● How to complete this task
An exact copy of every record is needed, with the pictures left out.

=== Data excerpts ===

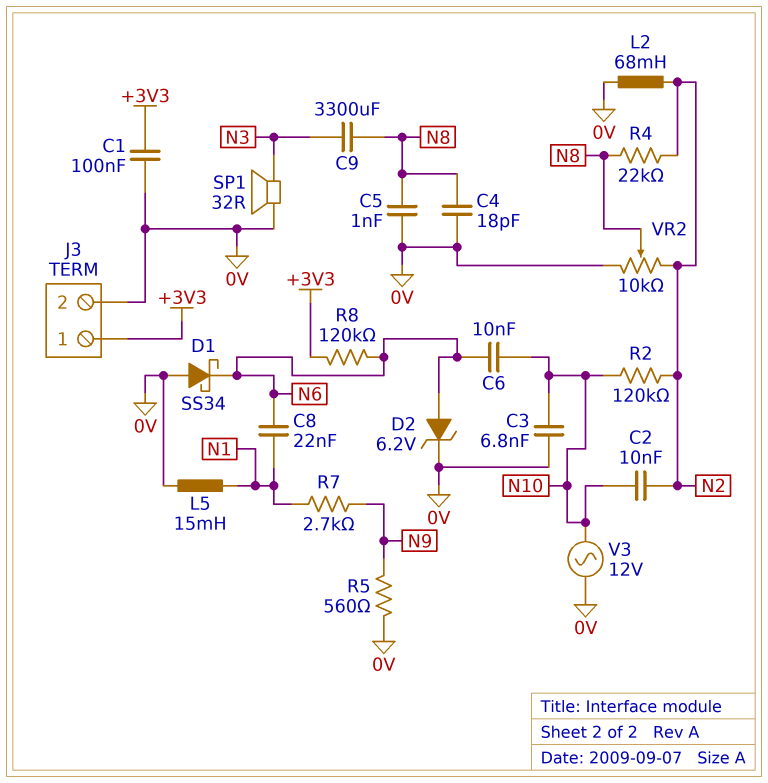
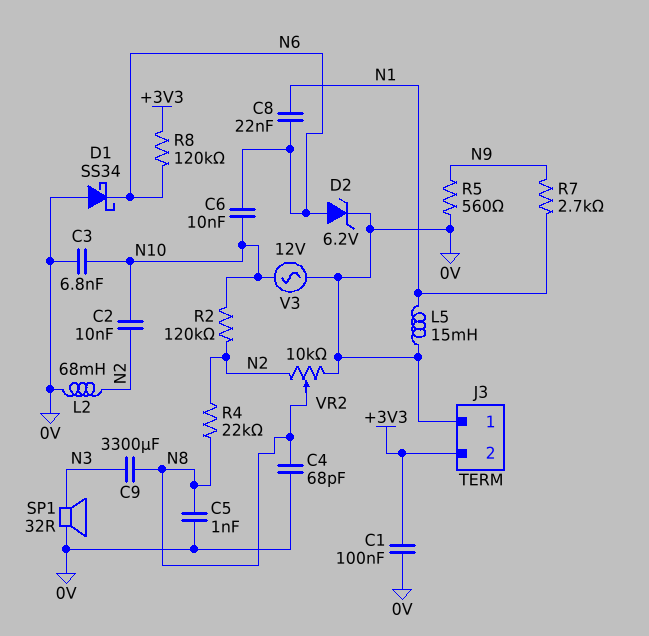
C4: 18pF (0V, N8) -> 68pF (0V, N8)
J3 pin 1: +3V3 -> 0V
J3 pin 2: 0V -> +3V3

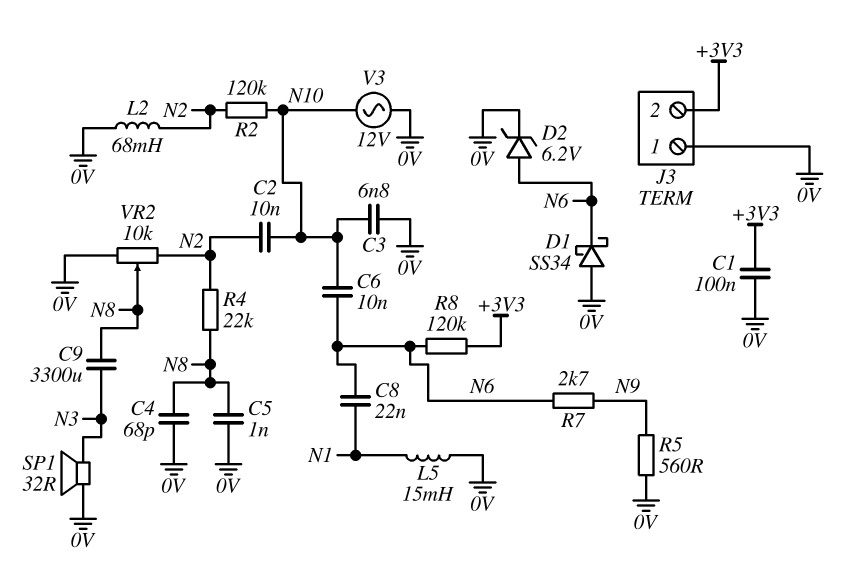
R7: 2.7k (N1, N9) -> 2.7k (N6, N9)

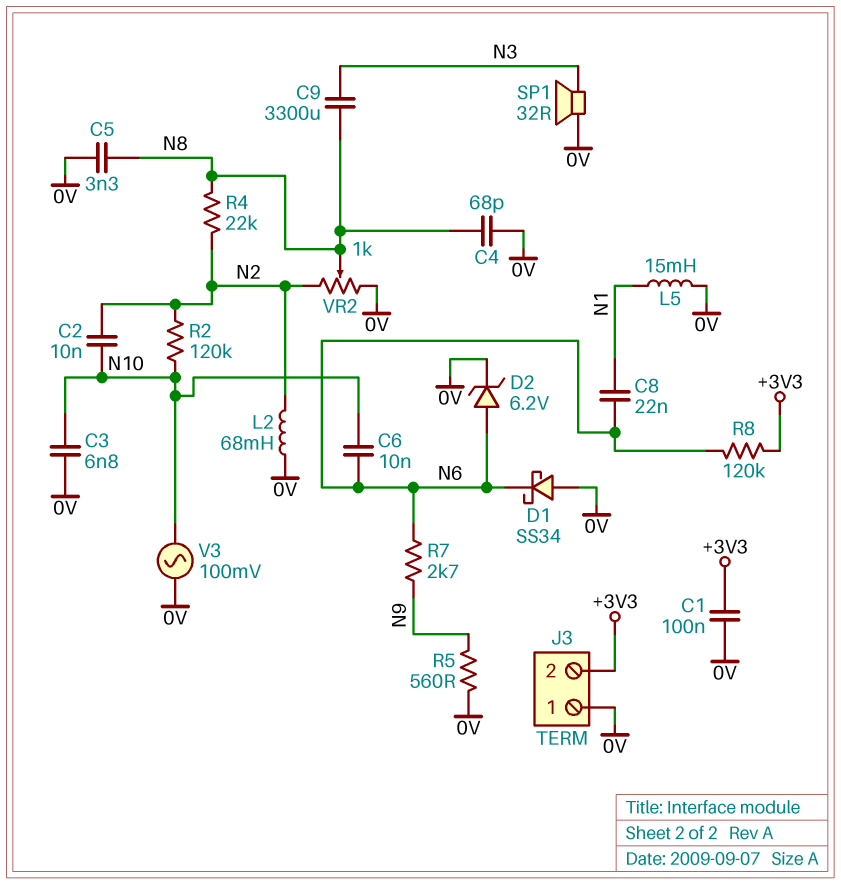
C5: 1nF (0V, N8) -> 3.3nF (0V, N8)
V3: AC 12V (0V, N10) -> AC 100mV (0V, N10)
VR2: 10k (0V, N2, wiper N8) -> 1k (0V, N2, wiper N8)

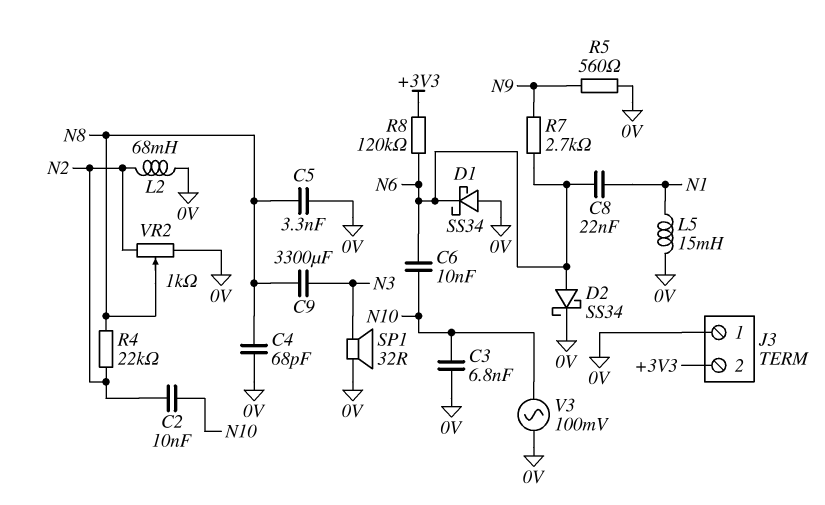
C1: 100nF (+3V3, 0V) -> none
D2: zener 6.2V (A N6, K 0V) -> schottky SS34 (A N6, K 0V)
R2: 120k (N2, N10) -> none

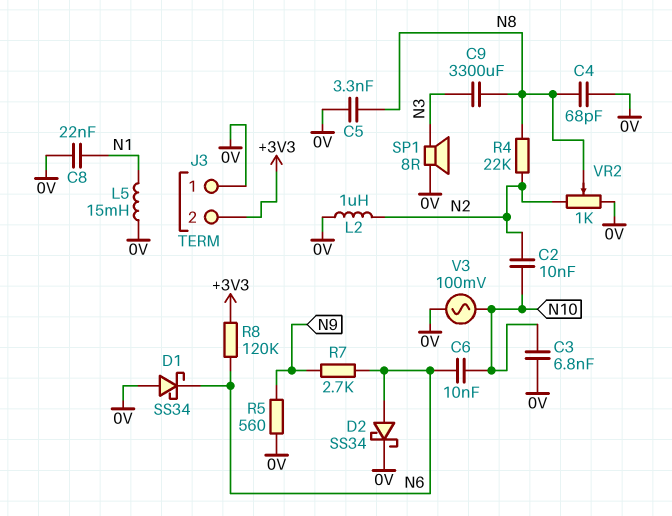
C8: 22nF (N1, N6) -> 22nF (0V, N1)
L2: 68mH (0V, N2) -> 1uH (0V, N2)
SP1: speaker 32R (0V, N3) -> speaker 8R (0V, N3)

===

● Problem solution
C4: 18pF (0V, N8) -> 68pF (0V, N8)
J3 pin 1: +3V3 -> 0V
J3 pin 2: 0V -> +3V3

R7: 2.7k (N1, N9) -> 2.7k (N6, N9)

C5: 1nF (0V, N8) -> 3.3nF (0V, N8)
V3: AC 12V (0V, N10) -> AC 100mV (0V, N10)
VR2: 10k (0V, N2, wiper N8) -> 1k (0V, N2, wiper N8)

C1: 100nF (+3V3, 0V) -> none
D2: zener 6.2V (A N6, K 0V) -> schottky SS34 (A N6, K 0V)
R2: 120k (N2, N10) -> none

C8: 22nF (N1, N6) -> 22nF (0V, N1)
L2: 68mH (0V, N2) -> 1uH (0V, N2)
SP1: speaker 32R (0V, N3) -> speaker 8R (0V, N3)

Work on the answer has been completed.